WORK TO COMPLETE: Print every entry, word for word, and skip the images.

SOURCE MATERIAL:
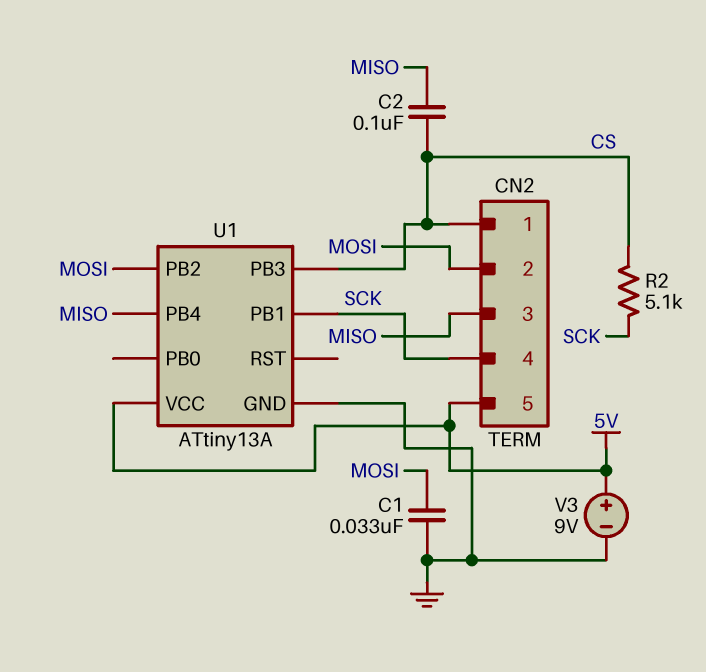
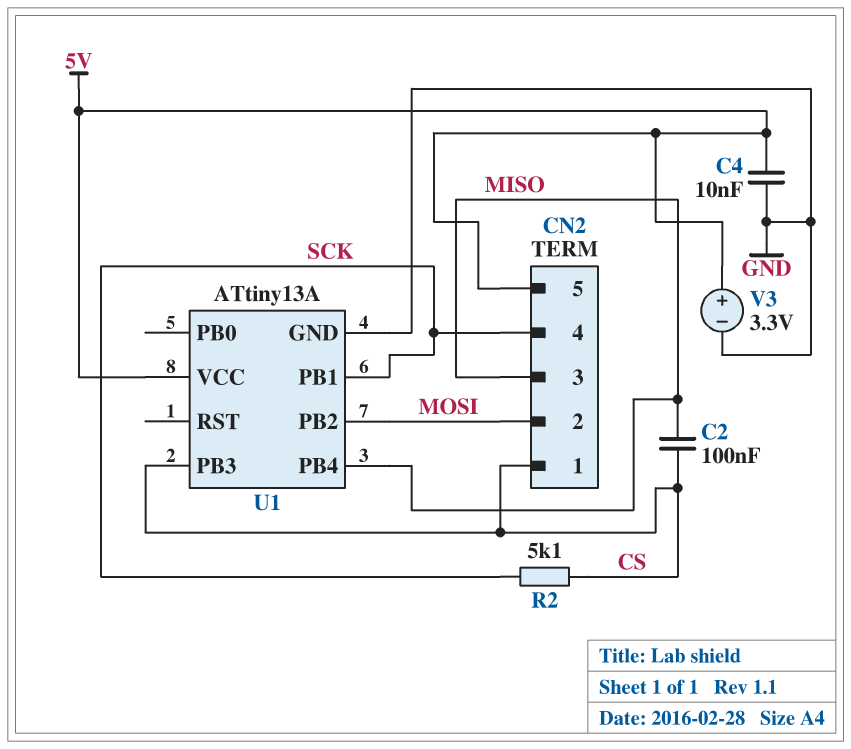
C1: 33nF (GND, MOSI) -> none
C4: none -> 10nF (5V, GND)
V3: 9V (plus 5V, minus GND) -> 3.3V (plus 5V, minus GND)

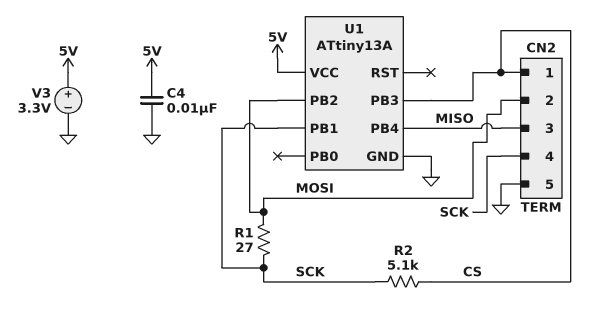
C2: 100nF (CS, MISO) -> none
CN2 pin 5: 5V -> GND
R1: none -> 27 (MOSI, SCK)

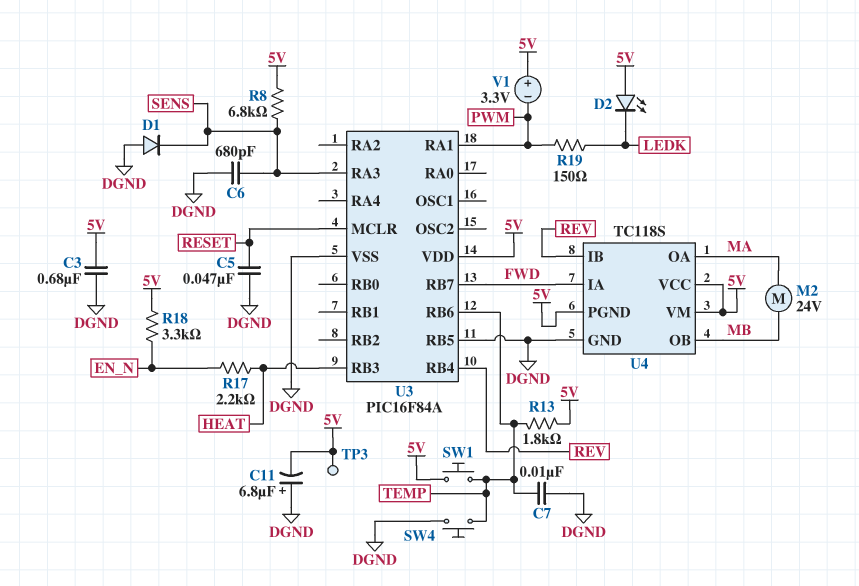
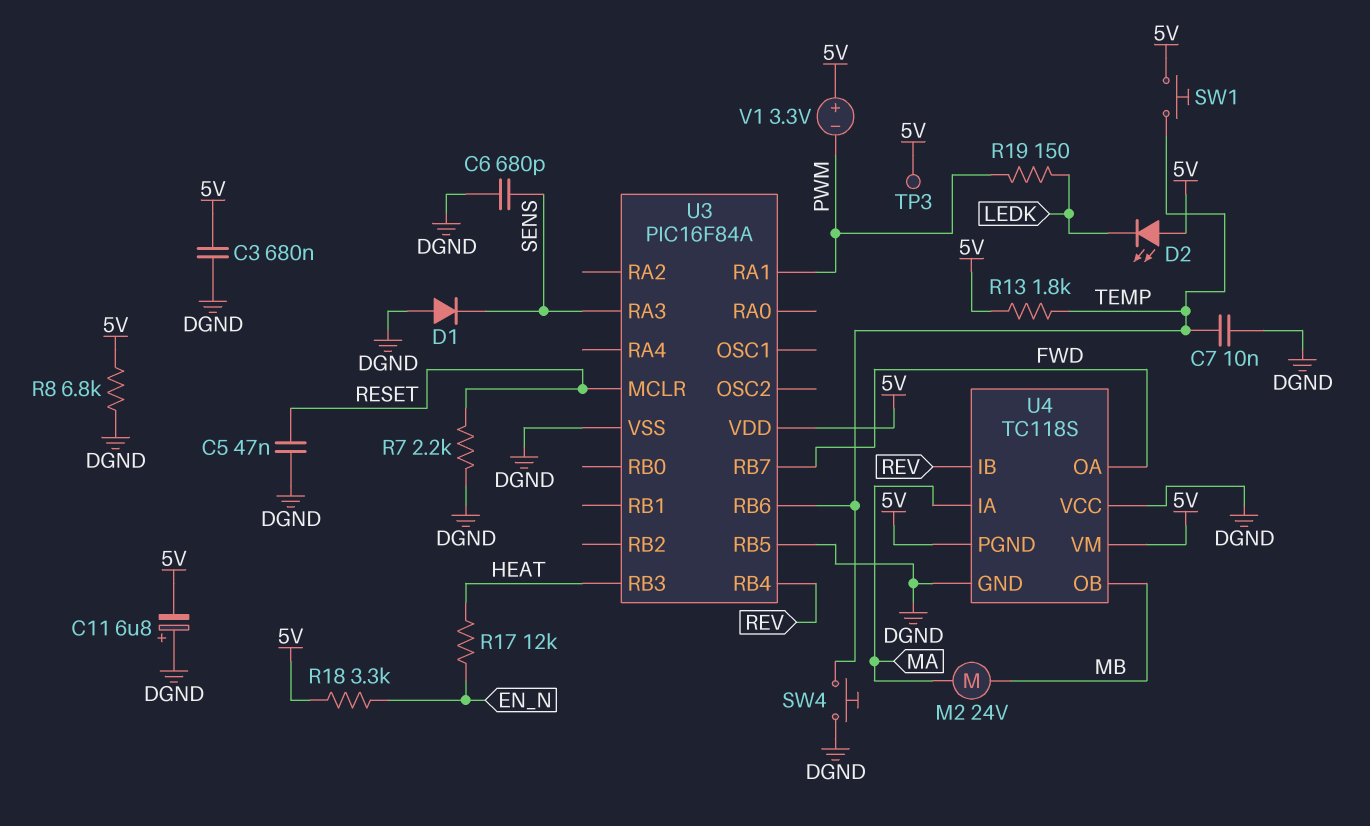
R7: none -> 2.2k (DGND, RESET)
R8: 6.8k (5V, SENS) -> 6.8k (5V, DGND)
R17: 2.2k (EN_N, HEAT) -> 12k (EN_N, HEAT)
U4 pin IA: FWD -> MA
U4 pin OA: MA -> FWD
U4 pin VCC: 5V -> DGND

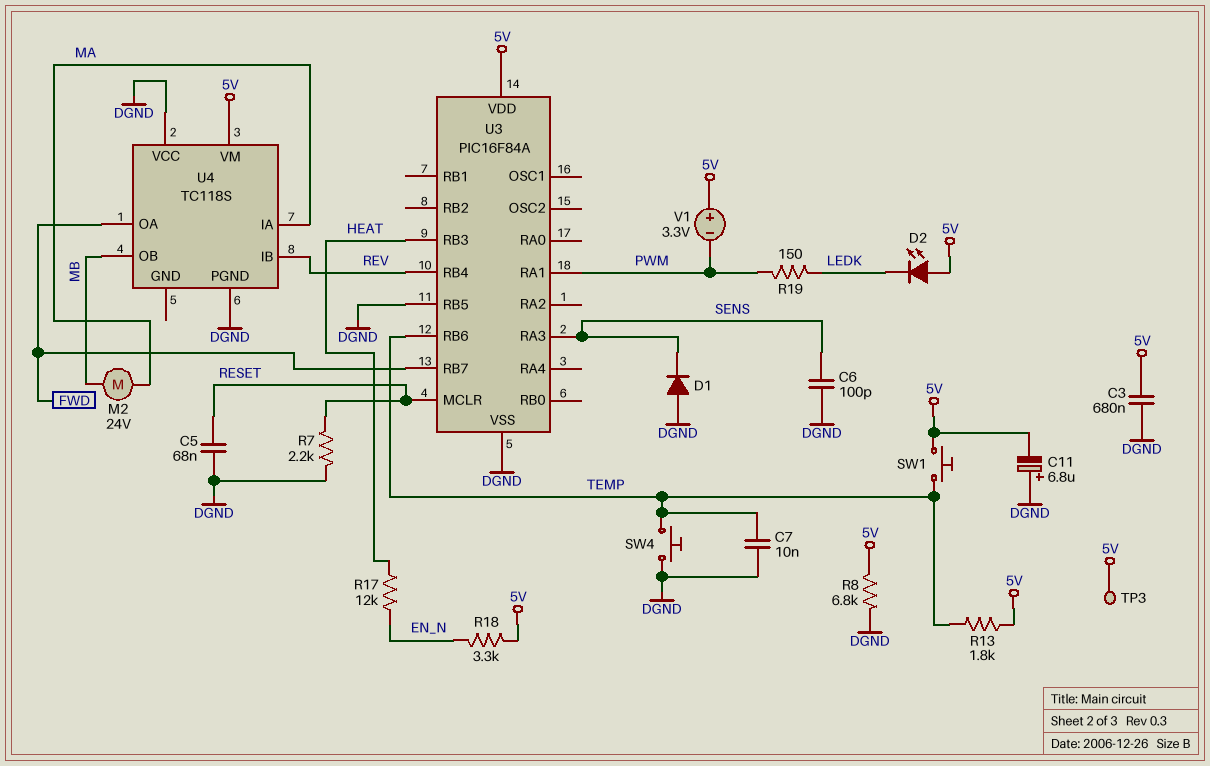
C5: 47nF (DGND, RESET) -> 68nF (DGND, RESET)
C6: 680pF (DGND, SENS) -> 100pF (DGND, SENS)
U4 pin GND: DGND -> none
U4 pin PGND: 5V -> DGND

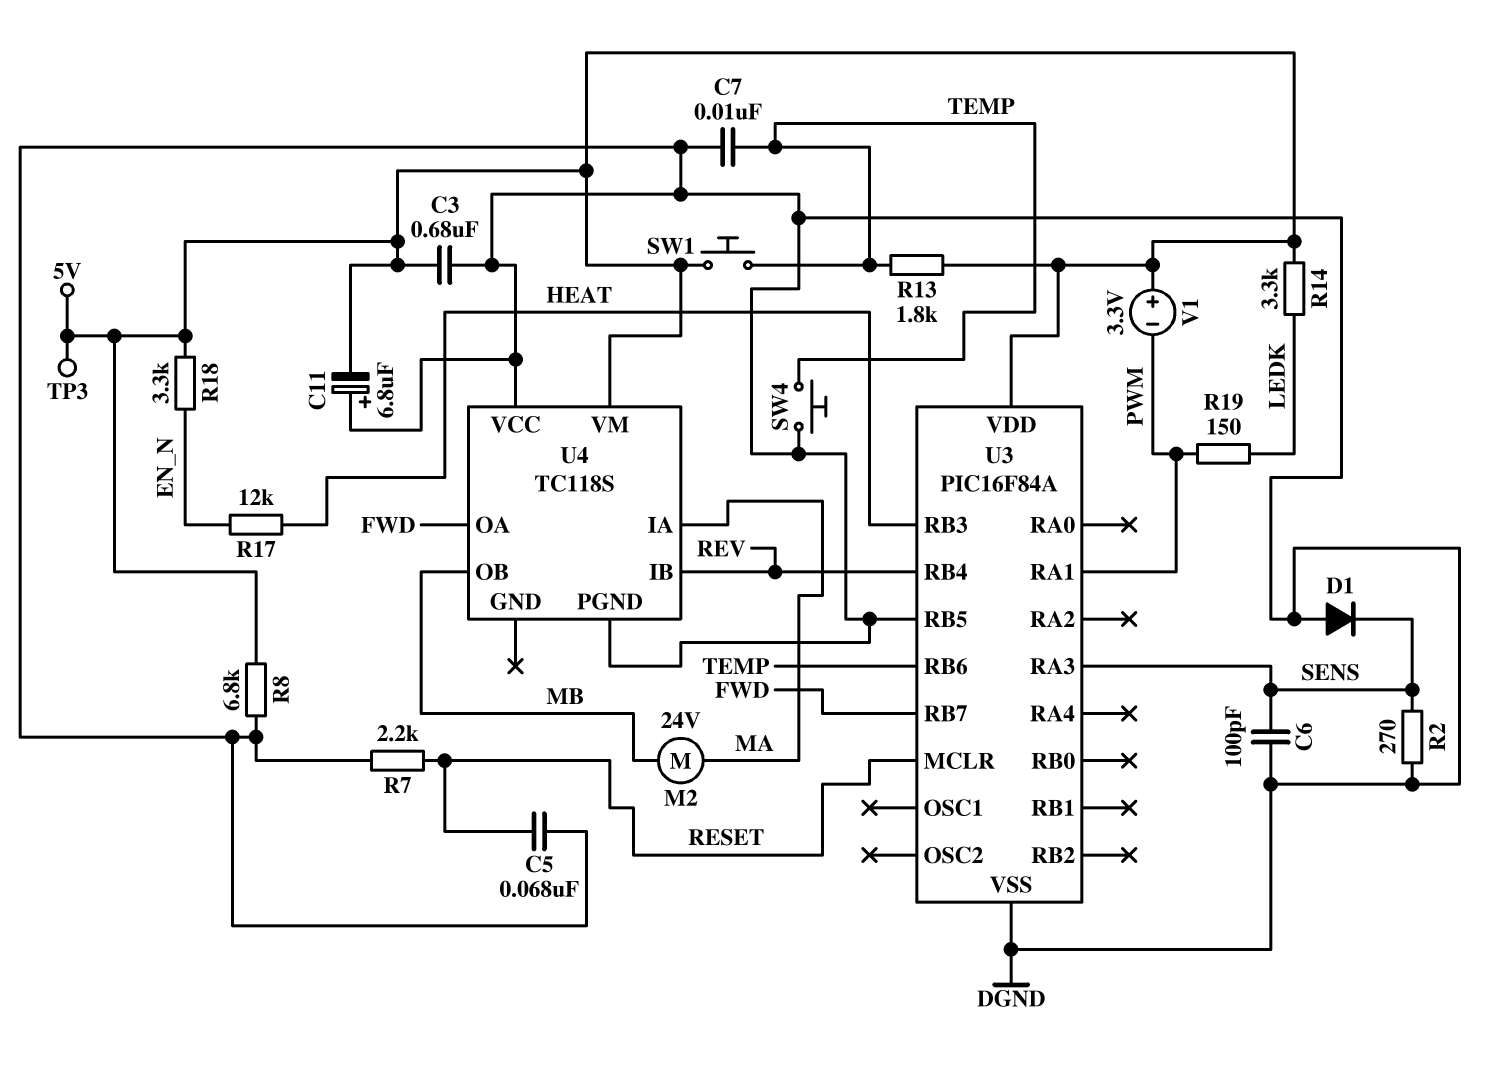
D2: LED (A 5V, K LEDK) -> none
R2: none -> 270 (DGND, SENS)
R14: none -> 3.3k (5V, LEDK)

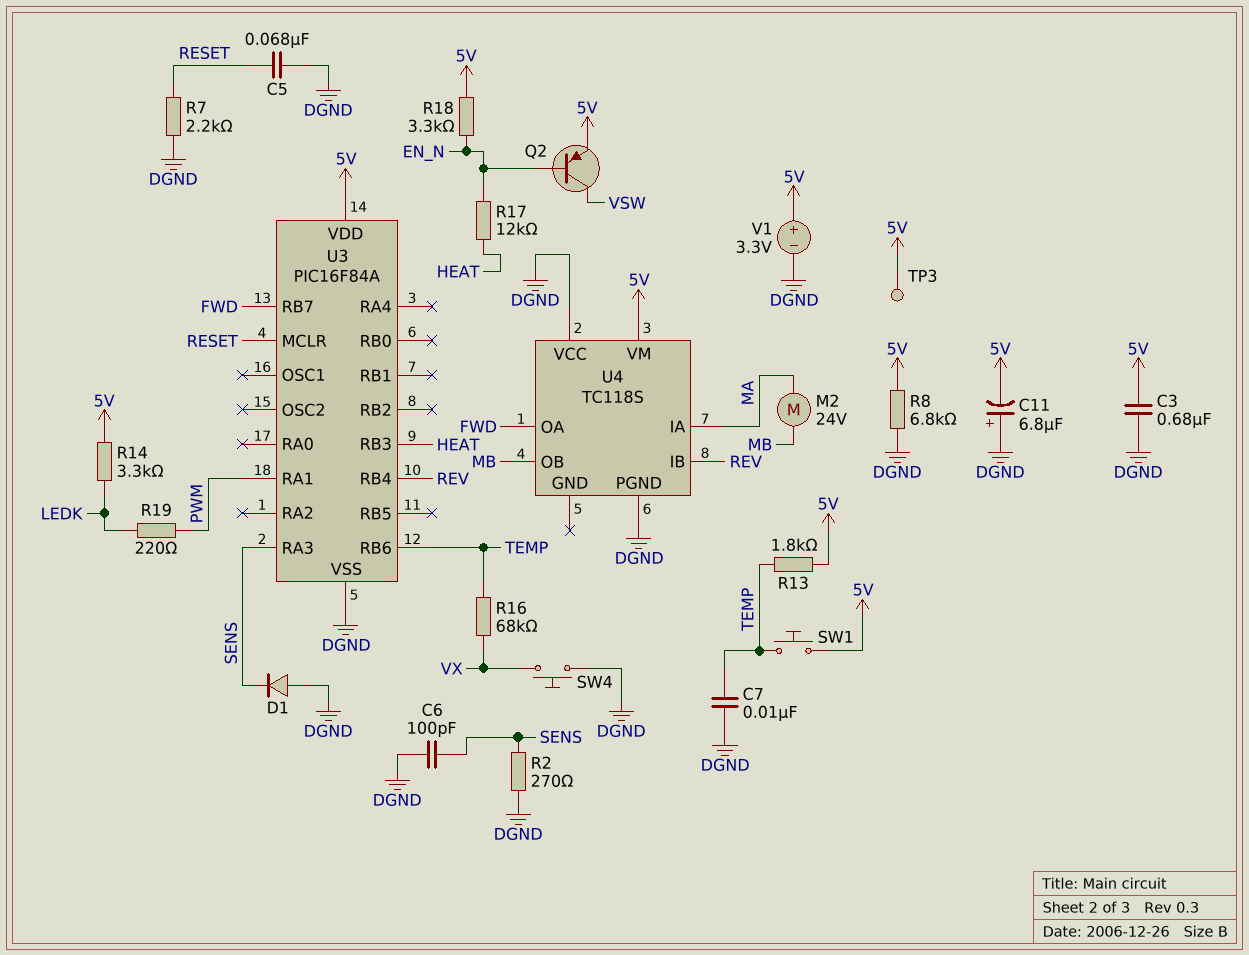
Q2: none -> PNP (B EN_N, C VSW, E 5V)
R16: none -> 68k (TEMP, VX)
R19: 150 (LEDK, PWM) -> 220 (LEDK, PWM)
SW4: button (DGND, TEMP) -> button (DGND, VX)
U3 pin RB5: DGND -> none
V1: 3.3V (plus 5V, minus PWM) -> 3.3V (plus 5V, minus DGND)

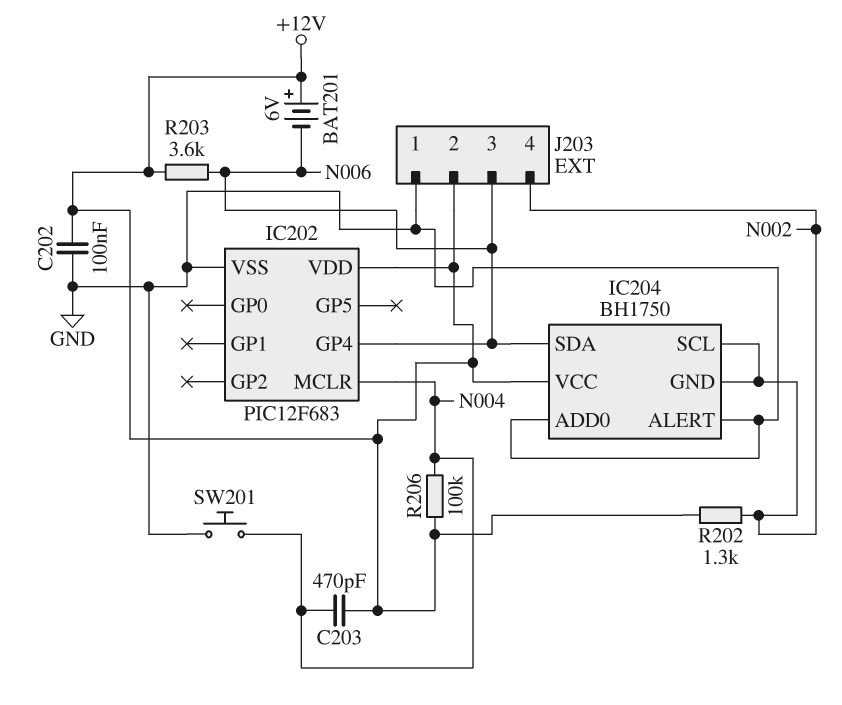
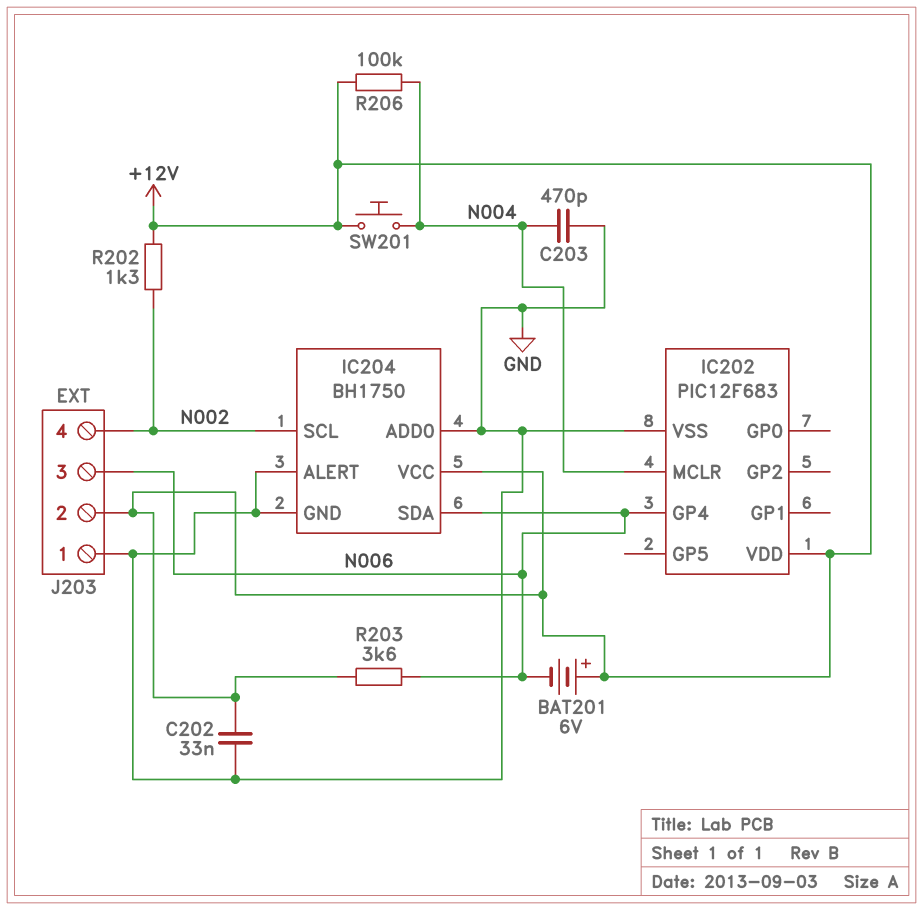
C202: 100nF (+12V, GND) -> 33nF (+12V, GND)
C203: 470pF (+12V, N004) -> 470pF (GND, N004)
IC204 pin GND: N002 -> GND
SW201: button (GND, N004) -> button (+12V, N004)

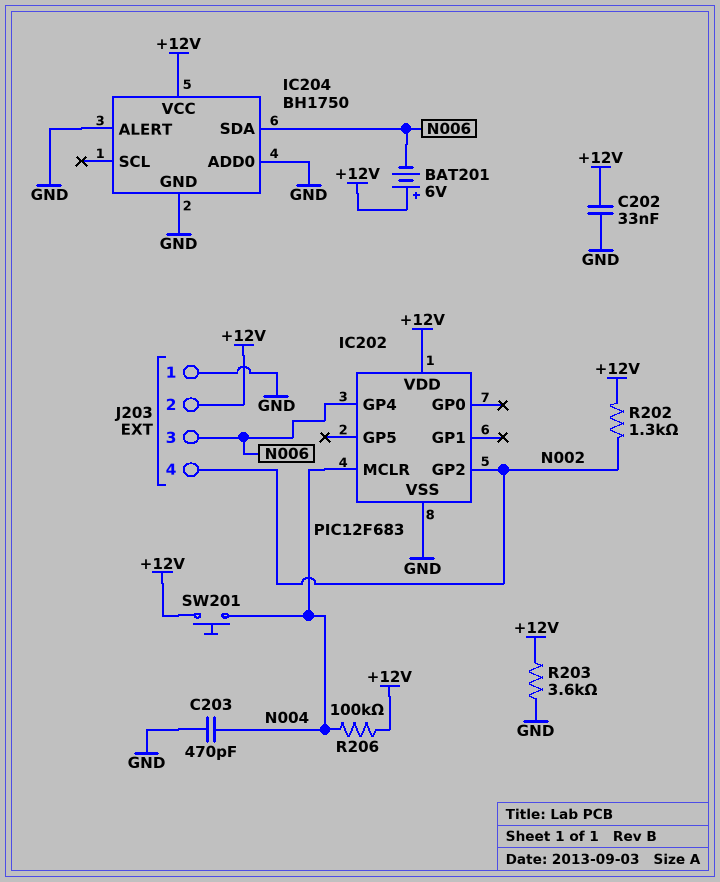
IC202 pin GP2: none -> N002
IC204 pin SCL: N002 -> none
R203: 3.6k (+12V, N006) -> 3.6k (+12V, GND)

RESPONSE TO THE TASK:
C1: 33nF (GND, MOSI) -> none
C4: none -> 10nF (5V, GND)
V3: 9V (plus 5V, minus GND) -> 3.3V (plus 5V, minus GND)

C2: 100nF (CS, MISO) -> none
CN2 pin 5: 5V -> GND
R1: none -> 27 (MOSI, SCK)

R7: none -> 2.2k (DGND, RESET)
R8: 6.8k (5V, SENS) -> 6.8k (5V, DGND)
R17: 2.2k (EN_N, HEAT) -> 12k (EN_N, HEAT)
U4 pin IA: FWD -> MA
U4 pin OA: MA -> FWD
U4 pin VCC: 5V -> DGND

C5: 47nF (DGND, RESET) -> 68nF (DGND, RESET)
C6: 680pF (DGND, SENS) -> 100pF (DGND, SENS)
U4 pin GND: DGND -> none
U4 pin PGND: 5V -> DGND

D2: LED (A 5V, K LEDK) -> none
R2: none -> 270 (DGND, SENS)
R14: none -> 3.3k (5V, LEDK)

Q2: none -> PNP (B EN_N, C VSW, E 5V)
R16: none -> 68k (TEMP, VX)
R19: 150 (LEDK, PWM) -> 220 (LEDK, PWM)
SW4: button (DGND, TEMP) -> button (DGND, VX)
U3 pin RB5: DGND -> none
V1: 3.3V (plus 5V, minus PWM) -> 3.3V (plus 5V, minus DGND)

C202: 100nF (+12V, GND) -> 33nF (+12V, GND)
C203: 470pF (+12V, N004) -> 470pF (GND, N004)
IC204 pin GND: N002 -> GND
SW201: button (GND, N004) -> button (+12V, N004)

IC202 pin GP2: none -> N002
IC204 pin SCL: N002 -> none
R203: 3.6k (+12V, N006) -> 3.6k (+12V, GND)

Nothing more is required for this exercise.